TO DO = The listing that follows must be retyped exactly, without its pictures.

RECORD EXCERPTS =
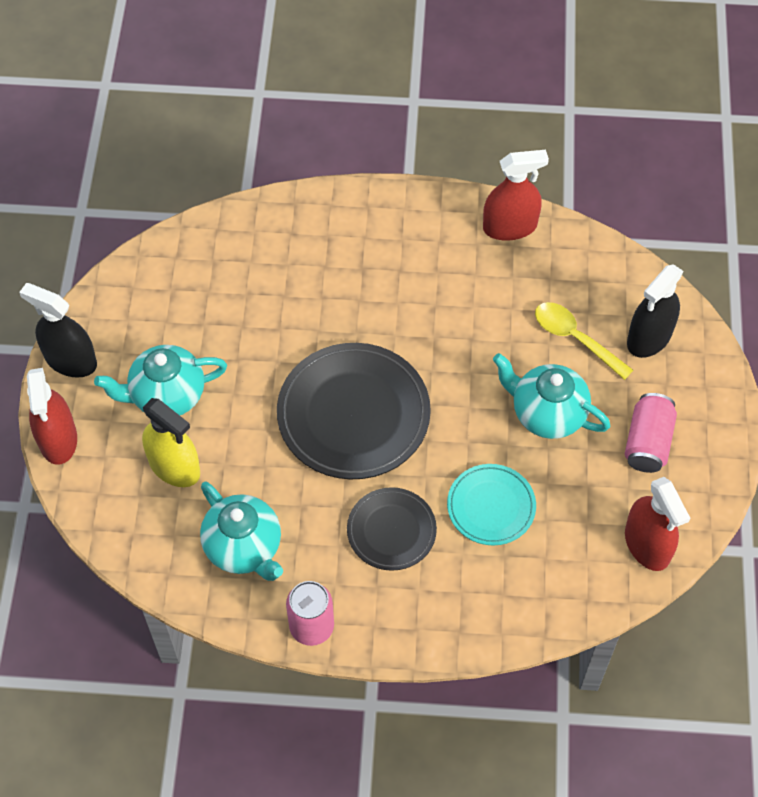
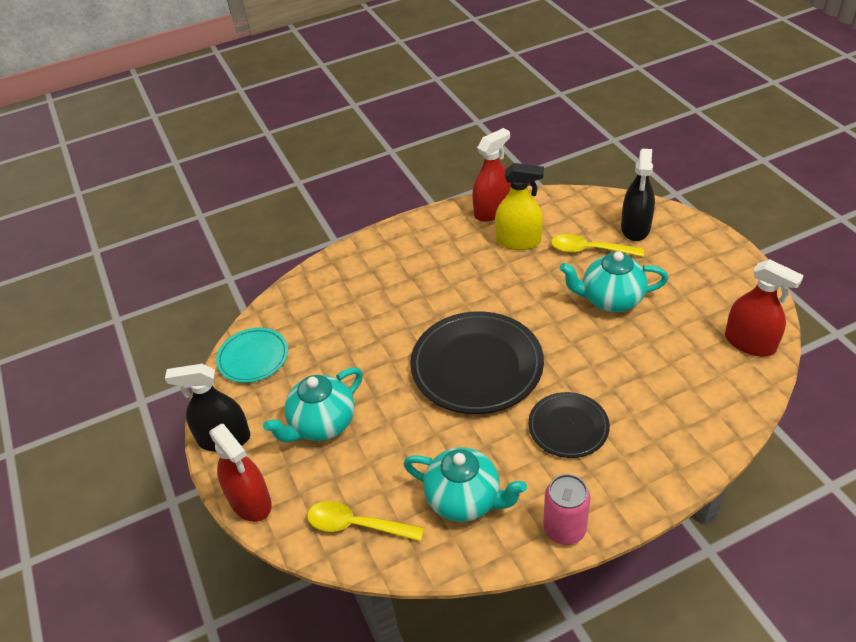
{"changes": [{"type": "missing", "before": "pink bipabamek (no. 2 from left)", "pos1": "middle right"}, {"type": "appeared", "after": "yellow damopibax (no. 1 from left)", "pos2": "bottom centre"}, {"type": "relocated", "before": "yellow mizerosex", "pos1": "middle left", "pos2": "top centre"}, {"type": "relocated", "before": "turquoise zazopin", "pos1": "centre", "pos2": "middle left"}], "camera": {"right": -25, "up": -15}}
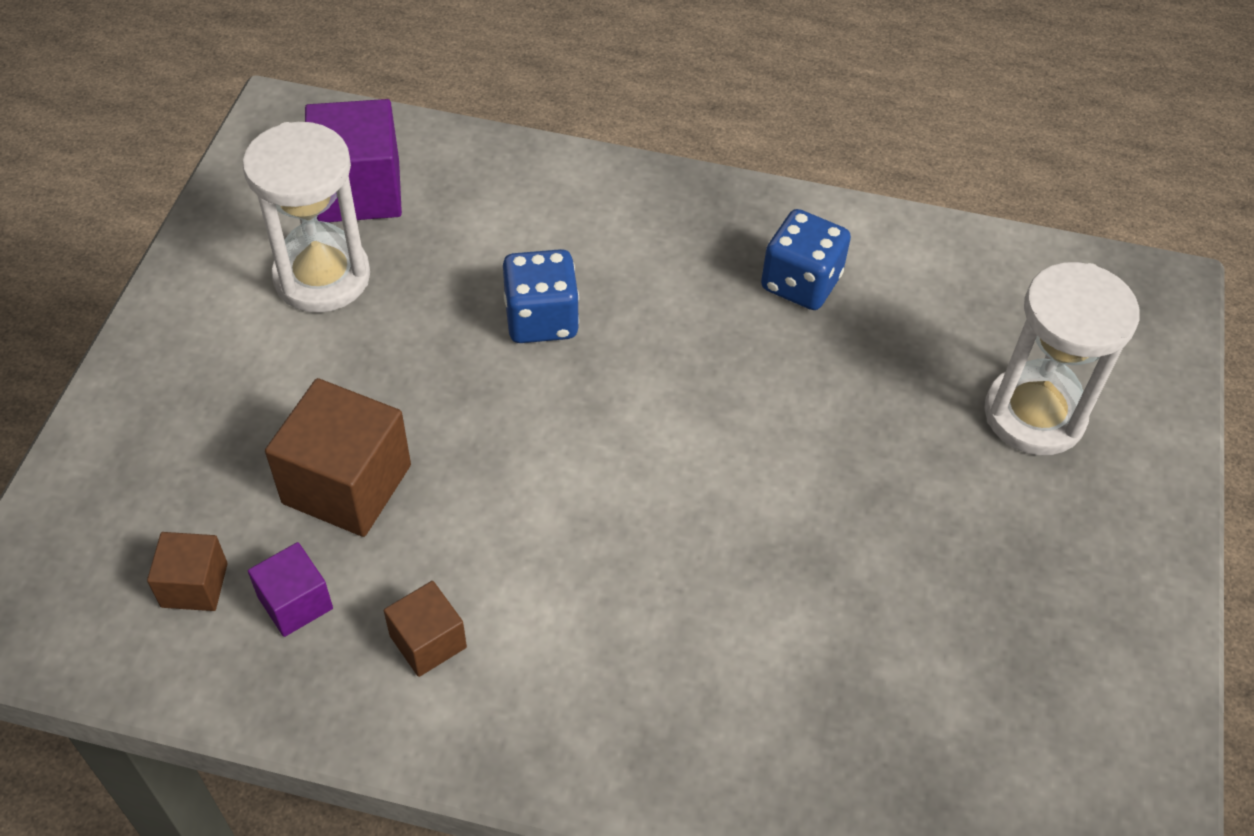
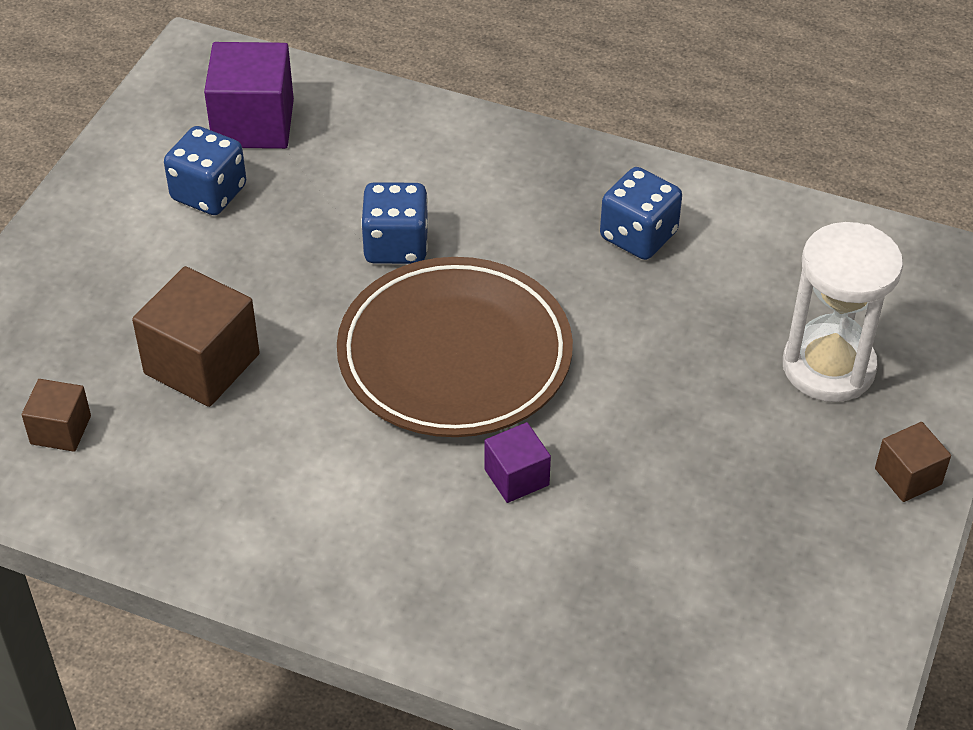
{"changes": [{"type": "appeared", "after": "brown zazopin", "pos2": "centre"}, {"type": "relocated", "before": "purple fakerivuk (no. 1 from left in the first image)", "after": "purple fakerivuk (no. 2 from left)", "pos1": "bottom left", "pos2": "centre"}, {"type": "relocated", "before": "brown fakerivuk (no. 3 from left)", "pos1": "bottom centre", "pos2": "middle right"}, {"type": "exchanged", "before": "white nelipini (no. 1 from left)", "after": "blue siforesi (no. 1 from left)", "pos1": "top left", "pos2": "top left"}], "camera": {"right": 10, "up": -5}}
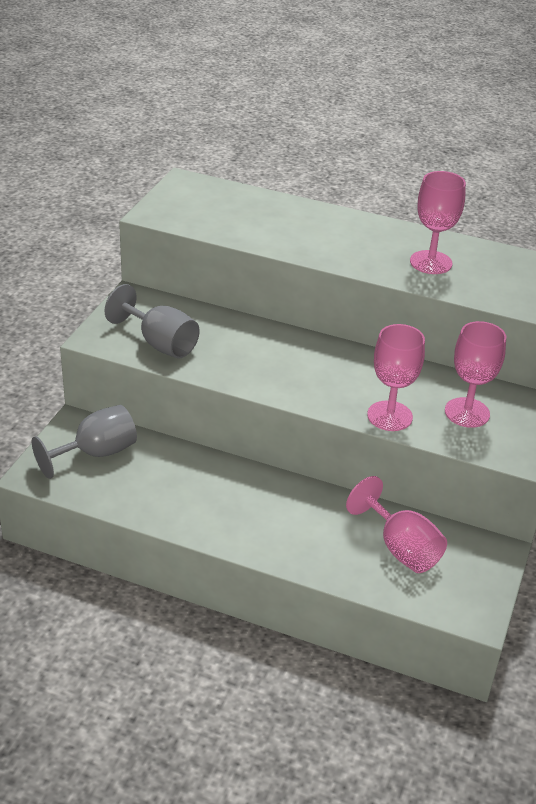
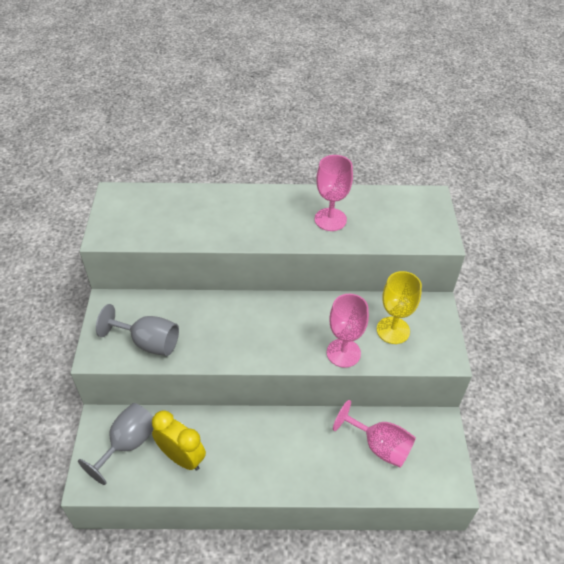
{"changes": [{"type": "appeared", "after": "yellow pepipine", "pos2": "bottom left"}, {"type": "colour", "before": "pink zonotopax (no. 4 from left)", "after": "yellow zonotopax", "pos1": "middle right", "pos2": "middle right"}], "camera": {"right": -20, "up": 10}}
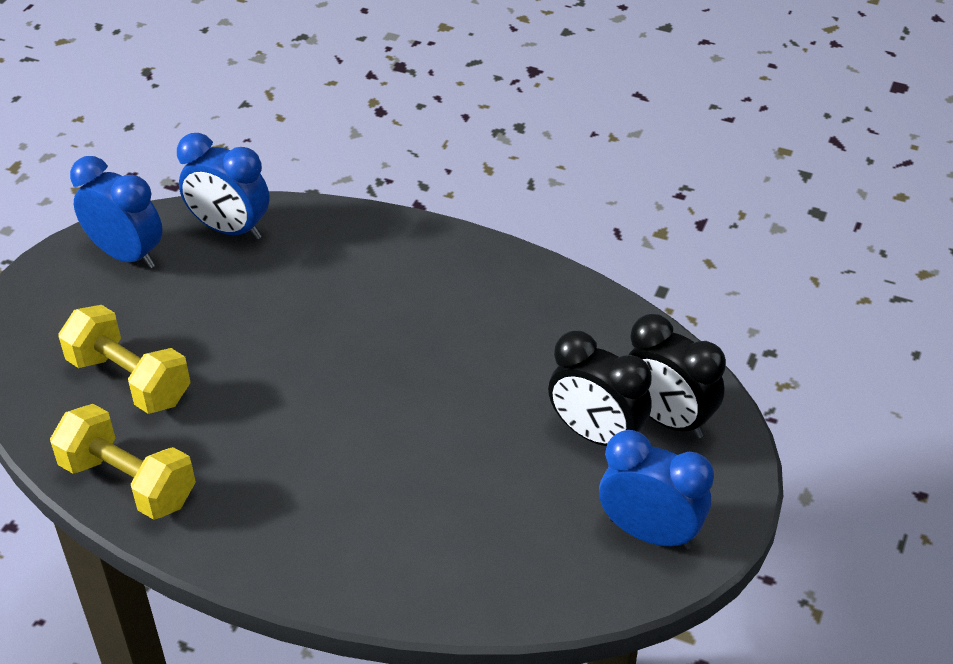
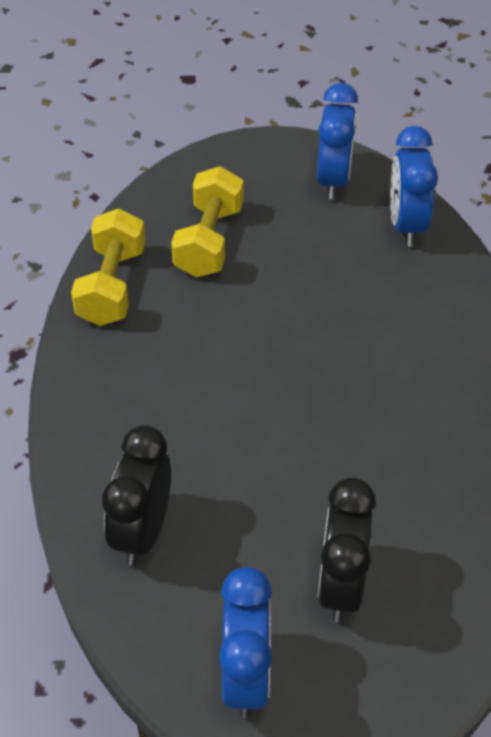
{"changes": [{"type": "relocated", "before": "black pepipine (no. 2 from left in the first image)", "after": "black pepipine (no. 1 from left)", "pos1": "middle right", "pos2": "bottom left"}], "camera": {"right": 65, "up": 5}}
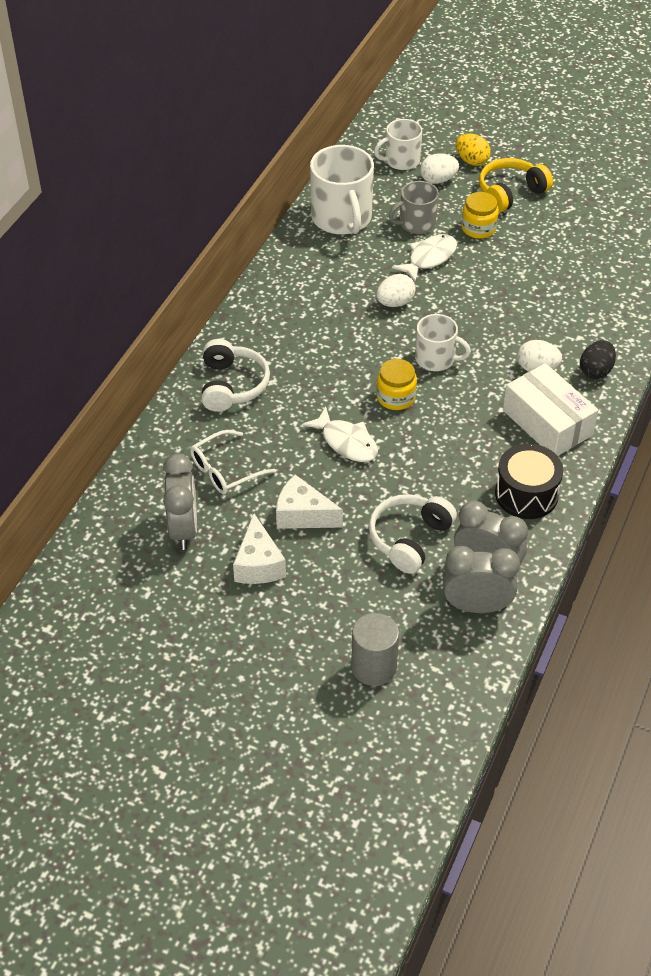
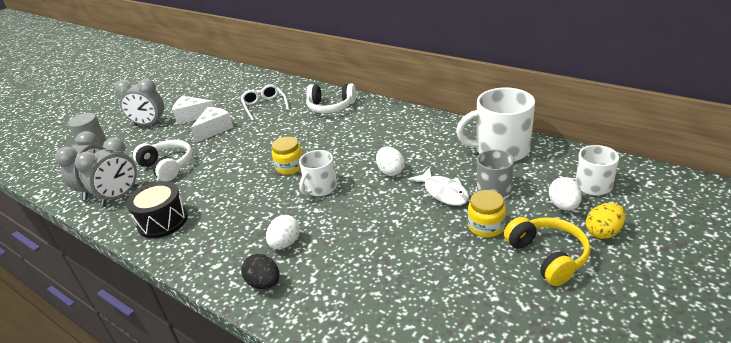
{"changes": [{"type": "missing", "before": "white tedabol (no. 1 from left)", "pos1": "centre"}, {"type": "missing", "before": "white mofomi", "pos1": "middle right"}, {"type": "relocated", "before": "grey pepipine (no. 1 from left in the first image)", "after": "grey pepipine (no. 3 from left)", "pos1": "middle left", "pos2": "top left"}], "camera": {"right": 105, "up": -15}}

RESULT OF THE EXERCISE =
{"changes": [{"type": "missing", "before": "pink bipabamek (no. 2 from left)", "pos1": "middle right"}, {"type": "appeared", "after": "yellow damopibax (no. 1 from left)", "pos2": "bottom centre"}, {"type": "relocated", "before": "yellow mizerosex", "pos1": "middle left", "pos2": "top centre"}, {"type": "relocated", "before": "turquoise zazopin", "pos1": "centre", "pos2": "middle left"}], "camera": {"right": -25, "up": -15}}
{"changes": [{"type": "appeared", "after": "brown zazopin", "pos2": "centre"}, {"type": "relocated", "before": "purple fakerivuk (no. 1 from left in the first image)", "after": "purple fakerivuk (no. 2 from left)", "pos1": "bottom left", "pos2": "centre"}, {"type": "relocated", "before": "brown fakerivuk (no. 3 from left)", "pos1": "bottom centre", "pos2": "middle right"}, {"type": "exchanged", "before": "white nelipini (no. 1 from left)", "after": "blue siforesi (no. 1 from left)", "pos1": "top left", "pos2": "top left"}], "camera": {"right": 10, "up": -5}}
{"changes": [{"type": "appeared", "after": "yellow pepipine", "pos2": "bottom left"}, {"type": "colour", "before": "pink zonotopax (no. 4 from left)", "after": "yellow zonotopax", "pos1": "middle right", "pos2": "middle right"}], "camera": {"right": -20, "up": 10}}
{"changes": [{"type": "relocated", "before": "black pepipine (no. 2 from left in the first image)", "after": "black pepipine (no. 1 from left)", "pos1": "middle right", "pos2": "bottom left"}], "camera": {"right": 65, "up": 5}}
{"changes": [{"type": "missing", "before": "white tedabol (no. 1 from left)", "pos1": "centre"}, {"type": "missing", "before": "white mofomi", "pos1": "middle right"}, {"type": "relocated", "before": "grey pepipine (no. 1 from left in the first image)", "after": "grey pepipine (no. 3 from left)", "pos1": "middle left", "pos2": "top left"}], "camera": {"right": 105, "up": -15}}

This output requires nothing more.